- Try it
Below is a listing. Write out exactly its lines between the one holding "OLED2 pin SDA: A7 -> D4" and the one holding "RFID2 pin IRQ: TX -> 10", inclusive.
★ ★ ★ ★
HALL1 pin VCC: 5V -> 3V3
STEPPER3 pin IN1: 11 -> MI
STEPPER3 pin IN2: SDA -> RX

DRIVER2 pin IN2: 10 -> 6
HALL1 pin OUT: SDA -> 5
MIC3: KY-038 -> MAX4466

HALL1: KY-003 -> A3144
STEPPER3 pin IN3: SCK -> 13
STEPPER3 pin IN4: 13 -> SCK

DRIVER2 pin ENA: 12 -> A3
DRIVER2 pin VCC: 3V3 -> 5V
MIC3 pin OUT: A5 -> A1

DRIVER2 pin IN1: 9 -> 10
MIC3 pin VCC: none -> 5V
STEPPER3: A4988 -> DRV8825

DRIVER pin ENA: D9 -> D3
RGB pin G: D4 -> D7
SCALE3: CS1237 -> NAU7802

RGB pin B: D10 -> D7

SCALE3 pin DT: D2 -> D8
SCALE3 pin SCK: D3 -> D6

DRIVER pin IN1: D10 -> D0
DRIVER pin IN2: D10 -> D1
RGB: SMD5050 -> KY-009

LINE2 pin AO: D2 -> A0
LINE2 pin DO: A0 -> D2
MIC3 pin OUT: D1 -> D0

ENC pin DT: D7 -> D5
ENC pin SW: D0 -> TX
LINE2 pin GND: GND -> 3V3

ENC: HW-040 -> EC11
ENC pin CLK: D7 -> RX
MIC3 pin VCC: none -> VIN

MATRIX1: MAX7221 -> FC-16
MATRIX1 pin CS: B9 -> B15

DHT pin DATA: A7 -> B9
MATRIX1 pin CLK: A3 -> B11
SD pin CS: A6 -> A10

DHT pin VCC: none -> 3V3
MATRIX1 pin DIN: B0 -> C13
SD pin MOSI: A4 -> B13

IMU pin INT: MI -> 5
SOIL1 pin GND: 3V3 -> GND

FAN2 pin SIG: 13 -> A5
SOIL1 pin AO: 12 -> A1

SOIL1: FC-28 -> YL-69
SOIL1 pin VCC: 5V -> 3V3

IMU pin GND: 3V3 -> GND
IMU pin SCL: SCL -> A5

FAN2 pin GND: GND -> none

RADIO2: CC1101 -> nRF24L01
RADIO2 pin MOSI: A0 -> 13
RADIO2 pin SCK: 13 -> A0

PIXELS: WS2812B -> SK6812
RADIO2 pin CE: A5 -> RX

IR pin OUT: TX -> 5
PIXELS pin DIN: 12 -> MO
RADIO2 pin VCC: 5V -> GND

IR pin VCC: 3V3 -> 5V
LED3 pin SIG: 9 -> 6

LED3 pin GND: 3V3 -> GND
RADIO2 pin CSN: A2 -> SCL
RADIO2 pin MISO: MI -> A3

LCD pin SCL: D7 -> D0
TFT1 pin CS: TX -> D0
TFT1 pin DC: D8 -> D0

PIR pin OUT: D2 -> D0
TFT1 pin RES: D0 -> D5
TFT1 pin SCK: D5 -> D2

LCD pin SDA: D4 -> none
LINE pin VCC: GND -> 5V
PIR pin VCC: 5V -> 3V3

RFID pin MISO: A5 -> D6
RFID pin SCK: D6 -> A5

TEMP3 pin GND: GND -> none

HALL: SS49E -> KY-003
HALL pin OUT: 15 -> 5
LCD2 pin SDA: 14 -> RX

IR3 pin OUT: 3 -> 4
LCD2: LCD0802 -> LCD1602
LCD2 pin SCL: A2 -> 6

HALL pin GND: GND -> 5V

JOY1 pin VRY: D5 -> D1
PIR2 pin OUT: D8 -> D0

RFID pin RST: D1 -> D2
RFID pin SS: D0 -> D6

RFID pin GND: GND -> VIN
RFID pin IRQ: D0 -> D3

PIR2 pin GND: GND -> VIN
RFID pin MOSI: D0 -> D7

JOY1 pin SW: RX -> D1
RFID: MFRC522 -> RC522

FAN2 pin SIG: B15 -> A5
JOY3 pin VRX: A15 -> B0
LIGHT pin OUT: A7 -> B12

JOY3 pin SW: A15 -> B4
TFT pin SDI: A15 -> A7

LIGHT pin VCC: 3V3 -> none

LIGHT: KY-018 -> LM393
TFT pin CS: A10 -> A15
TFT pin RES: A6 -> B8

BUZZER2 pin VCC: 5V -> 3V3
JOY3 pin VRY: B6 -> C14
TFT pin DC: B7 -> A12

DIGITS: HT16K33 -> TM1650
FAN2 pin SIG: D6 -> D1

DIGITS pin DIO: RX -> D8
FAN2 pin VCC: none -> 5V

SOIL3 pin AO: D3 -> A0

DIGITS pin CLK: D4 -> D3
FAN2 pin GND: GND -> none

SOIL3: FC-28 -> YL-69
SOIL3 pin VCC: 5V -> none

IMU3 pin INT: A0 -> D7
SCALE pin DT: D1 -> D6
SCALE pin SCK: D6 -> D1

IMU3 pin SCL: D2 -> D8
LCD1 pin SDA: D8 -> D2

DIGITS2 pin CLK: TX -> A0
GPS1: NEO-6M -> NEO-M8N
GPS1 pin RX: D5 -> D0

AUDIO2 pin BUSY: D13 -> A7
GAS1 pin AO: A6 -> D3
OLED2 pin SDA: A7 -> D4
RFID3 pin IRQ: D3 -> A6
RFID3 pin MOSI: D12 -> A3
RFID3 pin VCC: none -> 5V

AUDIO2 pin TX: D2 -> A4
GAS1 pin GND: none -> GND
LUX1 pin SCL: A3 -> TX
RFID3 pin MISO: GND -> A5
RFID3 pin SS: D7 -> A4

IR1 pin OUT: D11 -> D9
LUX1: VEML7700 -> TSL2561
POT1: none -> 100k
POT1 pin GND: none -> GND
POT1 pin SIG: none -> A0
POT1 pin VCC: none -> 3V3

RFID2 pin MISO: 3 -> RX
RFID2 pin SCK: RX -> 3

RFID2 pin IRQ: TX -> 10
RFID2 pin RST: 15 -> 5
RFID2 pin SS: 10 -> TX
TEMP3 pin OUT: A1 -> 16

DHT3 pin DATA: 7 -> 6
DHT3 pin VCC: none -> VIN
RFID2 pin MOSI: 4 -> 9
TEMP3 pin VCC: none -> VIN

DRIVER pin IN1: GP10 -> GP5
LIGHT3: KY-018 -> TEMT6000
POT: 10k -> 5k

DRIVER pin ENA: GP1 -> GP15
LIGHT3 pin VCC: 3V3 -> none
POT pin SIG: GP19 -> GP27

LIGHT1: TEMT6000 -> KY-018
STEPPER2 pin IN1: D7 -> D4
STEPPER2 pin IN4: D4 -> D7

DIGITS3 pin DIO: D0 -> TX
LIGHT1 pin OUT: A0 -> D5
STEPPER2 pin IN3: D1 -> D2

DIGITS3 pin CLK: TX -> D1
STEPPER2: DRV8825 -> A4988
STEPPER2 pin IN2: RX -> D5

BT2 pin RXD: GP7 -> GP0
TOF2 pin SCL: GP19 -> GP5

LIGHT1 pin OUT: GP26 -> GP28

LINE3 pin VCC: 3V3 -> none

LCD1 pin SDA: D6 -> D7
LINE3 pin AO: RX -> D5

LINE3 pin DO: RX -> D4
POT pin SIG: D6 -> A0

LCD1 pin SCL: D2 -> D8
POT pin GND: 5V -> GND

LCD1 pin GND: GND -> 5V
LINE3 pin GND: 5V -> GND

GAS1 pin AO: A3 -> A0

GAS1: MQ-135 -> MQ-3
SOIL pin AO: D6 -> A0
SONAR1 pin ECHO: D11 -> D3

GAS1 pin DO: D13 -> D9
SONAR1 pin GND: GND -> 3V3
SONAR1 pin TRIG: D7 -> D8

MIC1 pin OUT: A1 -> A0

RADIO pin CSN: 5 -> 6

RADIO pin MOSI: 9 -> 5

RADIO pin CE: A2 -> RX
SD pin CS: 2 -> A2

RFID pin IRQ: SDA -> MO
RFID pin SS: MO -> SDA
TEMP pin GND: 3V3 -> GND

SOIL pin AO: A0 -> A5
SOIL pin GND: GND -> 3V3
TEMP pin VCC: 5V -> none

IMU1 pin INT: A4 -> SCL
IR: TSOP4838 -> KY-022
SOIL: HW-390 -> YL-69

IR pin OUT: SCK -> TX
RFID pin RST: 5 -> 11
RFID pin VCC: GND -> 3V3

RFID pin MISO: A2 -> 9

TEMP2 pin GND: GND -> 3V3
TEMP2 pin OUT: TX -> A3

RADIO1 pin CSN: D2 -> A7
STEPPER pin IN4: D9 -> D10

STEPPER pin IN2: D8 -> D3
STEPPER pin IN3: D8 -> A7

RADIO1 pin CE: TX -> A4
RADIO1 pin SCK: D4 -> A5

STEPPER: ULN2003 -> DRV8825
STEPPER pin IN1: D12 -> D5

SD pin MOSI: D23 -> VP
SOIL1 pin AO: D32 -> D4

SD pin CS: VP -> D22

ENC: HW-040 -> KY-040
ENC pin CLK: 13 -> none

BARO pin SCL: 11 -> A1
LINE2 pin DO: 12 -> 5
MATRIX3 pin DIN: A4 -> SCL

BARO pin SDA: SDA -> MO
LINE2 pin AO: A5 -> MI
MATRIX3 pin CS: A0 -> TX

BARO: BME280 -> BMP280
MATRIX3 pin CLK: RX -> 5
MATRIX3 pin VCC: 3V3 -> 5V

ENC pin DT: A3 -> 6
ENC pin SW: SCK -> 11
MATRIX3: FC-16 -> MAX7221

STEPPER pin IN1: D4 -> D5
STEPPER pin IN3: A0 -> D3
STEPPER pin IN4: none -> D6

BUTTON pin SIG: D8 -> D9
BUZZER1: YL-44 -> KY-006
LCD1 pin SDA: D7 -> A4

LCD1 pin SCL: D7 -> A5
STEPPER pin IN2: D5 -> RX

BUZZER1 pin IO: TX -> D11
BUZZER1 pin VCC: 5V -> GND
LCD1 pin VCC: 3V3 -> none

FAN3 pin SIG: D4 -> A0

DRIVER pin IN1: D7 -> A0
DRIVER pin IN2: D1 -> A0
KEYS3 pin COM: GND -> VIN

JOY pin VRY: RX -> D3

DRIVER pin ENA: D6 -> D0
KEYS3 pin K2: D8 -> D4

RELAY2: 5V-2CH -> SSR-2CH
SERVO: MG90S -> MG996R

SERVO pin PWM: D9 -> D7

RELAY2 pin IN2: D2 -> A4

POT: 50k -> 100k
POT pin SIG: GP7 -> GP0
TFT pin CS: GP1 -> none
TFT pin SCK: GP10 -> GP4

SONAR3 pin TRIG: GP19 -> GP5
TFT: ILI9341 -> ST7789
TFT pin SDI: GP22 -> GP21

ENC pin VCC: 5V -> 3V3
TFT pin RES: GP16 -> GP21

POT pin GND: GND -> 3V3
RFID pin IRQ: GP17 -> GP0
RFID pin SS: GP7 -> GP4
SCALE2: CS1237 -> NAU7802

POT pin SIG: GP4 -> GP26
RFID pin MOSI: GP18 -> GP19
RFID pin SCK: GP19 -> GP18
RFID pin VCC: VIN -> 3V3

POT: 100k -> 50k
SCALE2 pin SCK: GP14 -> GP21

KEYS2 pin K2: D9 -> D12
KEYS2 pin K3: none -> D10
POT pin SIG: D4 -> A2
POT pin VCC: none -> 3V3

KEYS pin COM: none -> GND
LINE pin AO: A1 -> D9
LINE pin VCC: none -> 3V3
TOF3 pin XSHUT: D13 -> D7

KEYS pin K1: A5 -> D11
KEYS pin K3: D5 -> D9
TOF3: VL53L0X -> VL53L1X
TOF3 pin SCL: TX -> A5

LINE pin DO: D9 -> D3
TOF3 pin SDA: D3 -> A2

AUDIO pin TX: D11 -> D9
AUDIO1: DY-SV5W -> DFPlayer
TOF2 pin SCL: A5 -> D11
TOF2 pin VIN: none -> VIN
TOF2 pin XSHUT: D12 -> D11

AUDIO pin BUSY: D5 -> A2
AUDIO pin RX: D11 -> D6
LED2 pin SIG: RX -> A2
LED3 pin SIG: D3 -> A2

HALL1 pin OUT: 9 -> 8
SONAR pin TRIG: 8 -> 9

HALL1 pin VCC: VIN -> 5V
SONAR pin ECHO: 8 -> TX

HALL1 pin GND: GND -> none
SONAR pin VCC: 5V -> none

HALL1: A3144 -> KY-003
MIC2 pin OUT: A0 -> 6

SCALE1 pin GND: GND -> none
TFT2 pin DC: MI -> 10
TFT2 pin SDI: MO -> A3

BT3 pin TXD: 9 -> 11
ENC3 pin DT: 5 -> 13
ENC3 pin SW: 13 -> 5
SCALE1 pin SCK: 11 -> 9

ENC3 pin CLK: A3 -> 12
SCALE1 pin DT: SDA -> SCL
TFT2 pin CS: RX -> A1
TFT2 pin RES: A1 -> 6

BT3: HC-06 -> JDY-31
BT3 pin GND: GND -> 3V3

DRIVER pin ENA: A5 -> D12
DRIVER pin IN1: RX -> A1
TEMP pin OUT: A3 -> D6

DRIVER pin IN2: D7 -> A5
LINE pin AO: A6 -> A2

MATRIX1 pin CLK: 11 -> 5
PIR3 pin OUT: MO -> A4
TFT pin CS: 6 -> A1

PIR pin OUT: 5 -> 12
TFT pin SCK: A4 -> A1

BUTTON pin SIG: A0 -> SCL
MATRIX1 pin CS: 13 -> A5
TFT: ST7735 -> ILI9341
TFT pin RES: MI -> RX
★ ★ ★ ★
- Solution to this exercise
OLED2 pin SDA: A7 -> D4
RFID3 pin IRQ: D3 -> A6
RFID3 pin MOSI: D12 -> A3
RFID3 pin VCC: none -> 5V

AUDIO2 pin TX: D2 -> A4
GAS1 pin GND: none -> GND
LUX1 pin SCL: A3 -> TX
RFID3 pin MISO: GND -> A5
RFID3 pin SS: D7 -> A4

IR1 pin OUT: D11 -> D9
LUX1: VEML7700 -> TSL2561
POT1: none -> 100k
POT1 pin GND: none -> GND
POT1 pin SIG: none -> A0
POT1 pin VCC: none -> 3V3

RFID2 pin MISO: 3 -> RX
RFID2 pin SCK: RX -> 3

RFID2 pin IRQ: TX -> 10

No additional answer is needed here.